# Problem to solve
List every line in the records below that contains the string "acciaccatura", matching case exactly.

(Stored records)
_ _ _

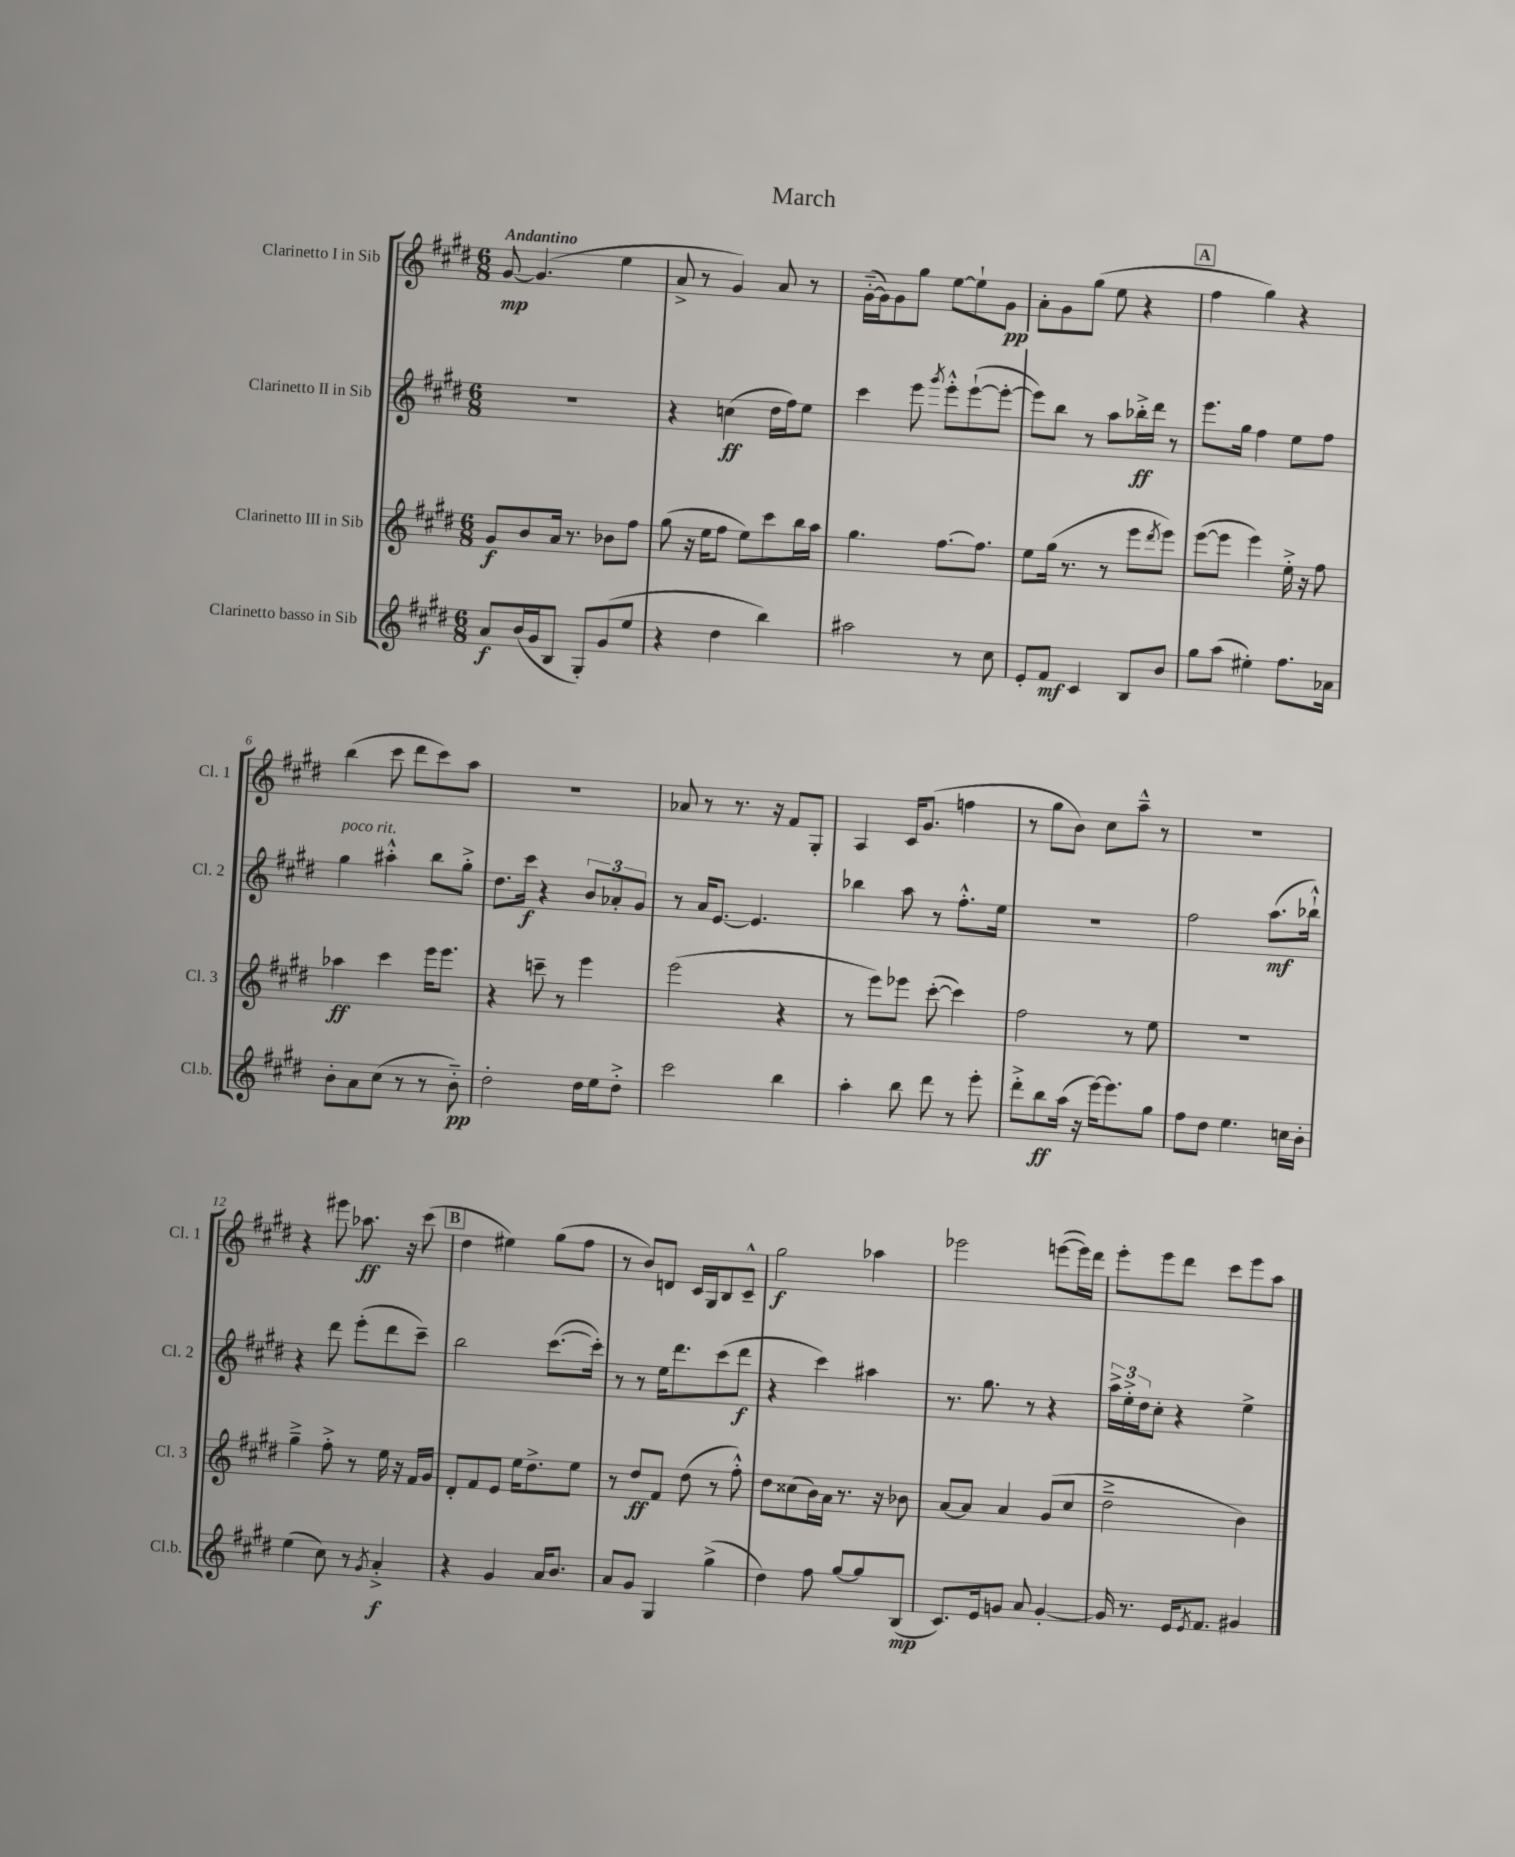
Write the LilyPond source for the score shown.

\header { title = "March" }
<<
\new StaffGroup <<
\new Staff = "s0" \with { instrumentName = "Clarinetto I in Sib" shortInstrumentName = "Cl. 1" } {
    \clef treble \key e \major \numericTimeSignature \time 6/8 \tempo "Andantino"
    gis'8~\mp gis'4.( e''4 |
    a'8-> r8 gis'4) a'8 r8 |
    gis'16~-_( gis'16) gis'8 gis''8 e''8~ e''8-! gis'8\pp |
    a'8-. gis'8 gis''8( e''8 r4 |
    \mark \markup { \box "A" } fis''4 gis''4) r4 |
    b''4( cis'''8 dis'''8 cis'''8) a''8 |
    R2. |
    aes'8 r8 r8. r16 fis'8 gis8-. |
    a4 cis'16 gis'8.( f''4 |
    r8 gis''8 b'8) cis''8 a''8---^ r8 |
    R2. |
    r4 eis'''8 aes''8.\ff r16 cis'''8( |
    \mark \markup { \box "B" } dis''4 eis''4) gis''8( fis''8 |
    r8 b'8) d'8 cis'16 gis16 b8 cis'8---^ |
    gis''2\f aes''4 |
    ees'''2 e'''8~( e'''16) dis'''16 |
    e'''8-. e'''8 dis'''8 cis'''8 e'''8 a''8 \bar "|." |
}
\new Staff = "s1" \with { instrumentName = "Clarinetto II in Sib" shortInstrumentName = "Cl. 2" } {
    \clef treble \key e \major \numericTimeSignature \time 6/8
    R2. |
    r4 c''4\ff( dis''16 fis''16) e''8 |
    cis'''4 e'''8 \acciaccatura { gis'''8 } e'''8-.-^ e'''8~-!( e'''8~-. |
    e'''8) b''8 r8 a''8 bes''16-.->\ff dis'''16 r8 |
    \mark \markup { \box "A" } e'''8. gis''16 fis''4 e''8 fis''8 |
    gis''4^\markup { \italic "poco rit." } ais''4-.-^ b''8 gis''8-.-> |
    dis''8. cis'''16\f r4 \tuplet 3/2 { b'8 aes'8-. gis'8 } |
    r8 a'16 e'8.~ e'4. |
    bes''4 a''8 r8 fis''8.-.-^ e''16 |
    R2. |
    fis''2 a''8.\mf( bes''16-!-^) |
    r4 dis'''8 e'''8-.( dis'''8 cis'''8--) |
    \mark \markup { \box "B" } b''2 cis'''8.~( cis'''16-.) |
    r8 r8 e''16 dis'''8. cis'''8( dis'''8\f |
    r4 cis'''4) ais''4 |
    r8. gis''8. r8 r4 |
    \tuplet 3/2 { a''16-> e''16-.-> dis''16 } cis''8-. r4 e''4-> \bar "|." |
}
\new Staff = "s2" \with { instrumentName = "Clarinetto III in Sib" shortInstrumentName = "Cl. 3" } {
    \clef treble \key e \major \numericTimeSignature \time 6/8
    gis'8\f b'8 a'16 r8. bes'8 fis''8 |
    gis''8( r16 e''16 fis''8 e''8) cis'''8 b''16 a''16 |
    gis''4. fis''8.~ fis''8. |
    e''8 gis''16( r8. r8 e'''8 \acciaccatura { dis'''8 } e'''8) |
    \mark \markup { \box "A" } e'''8~( e'''8 e'''4) e''16-.-> r16 fis''8 |
    aes''4\ff cis'''4 e'''16 e'''8. |
    r4 c'''8-- r8 e'''4 |
    e'''2( r4 |
    r8 e'''8) ees'''8 cis'''8~-.( cis'''4) |
    fis''2 r8 e''8 |
    R2. |
    gis''4---> fis''8-.-> r8 e''16 r16 fis'16 gis'16 |
    \mark \markup { \box "B" } dis'8-. fis'8 e'8 e''16 dis''8.-> e''8 |
    r8 dis''8\ff fis'8 dis''8( r8 fis''8-.-^) |
    dis''8 cisis''8( b'16) a'16 r8. r16 bes'8 |
    a'8~ a'8 a'4 gis'8( cis''8 |
    dis''2---> b'4) \bar "|." |
}
\new Staff = "s3" \with { instrumentName = "Clarinetto basso in Sib" shortInstrumentName = "Cl.b." } {
    \clef treble \key e \major \numericTimeSignature \time 6/8
    a'8\f b'16( gis'16 b8 gis8-.) gis'8( e''8 |
    r4 dis''4 b''4) |
    ais''2 r8 cis''8 |
    e'8-. fis'8\mf cis'4 b8 b'8 |
    \mark \markup { \box "A" } gis''8 a''8( eis''4-.) fis''8. aes'16 |
    b'8-. a'8 cis''8( r8 r8 b'8-_\pp) |
    dis''2-. dis''16 e''16 dis''8-.-> |
    cis'''2 b''4 |
    a''4-. b''8 dis'''8 r8 e'''8-. |
    dis'''8-.-> b''8\ff a''16( r16 e'''16~) e'''8. gis''8 |
    fis''8 dis''8 e''4. c''16 b'16-. |
    e''4( cis''8) r8 \acciaccatura { gis'8 } a'4-.->\f |
    \mark \markup { \box "B" } r4 gis'4 a'16 b'8. |
    a'8 gis'8 gis4 gis''4->( |
    dis''4) fis''8 gis''8~ gis''8 b8\mp( |
    cis'8.) e'16 g'8 a'8 g'4~-. |
    g'16 r8. e'16 \acciaccatura { e'8 } fis'8. gis'4 \bar "|." |
}
>>
>>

_ _ _

# Completed exercise
    cis'''4 e'''8 \acciaccatura { gis'''8 } e'''8-.-^ e'''8~-!( e'''8~-. |
    e''8 gis''16( r8. r8 e'''8 \acciaccatura { dis'''8 } e'''8) |
    e''4( cis''8) r8 \acciaccatura { gis'8 } a'4-.->\f |
    g'16 r8. e'16 \acciaccatura { e'8 } fis'8. gis'4 \bar "|." |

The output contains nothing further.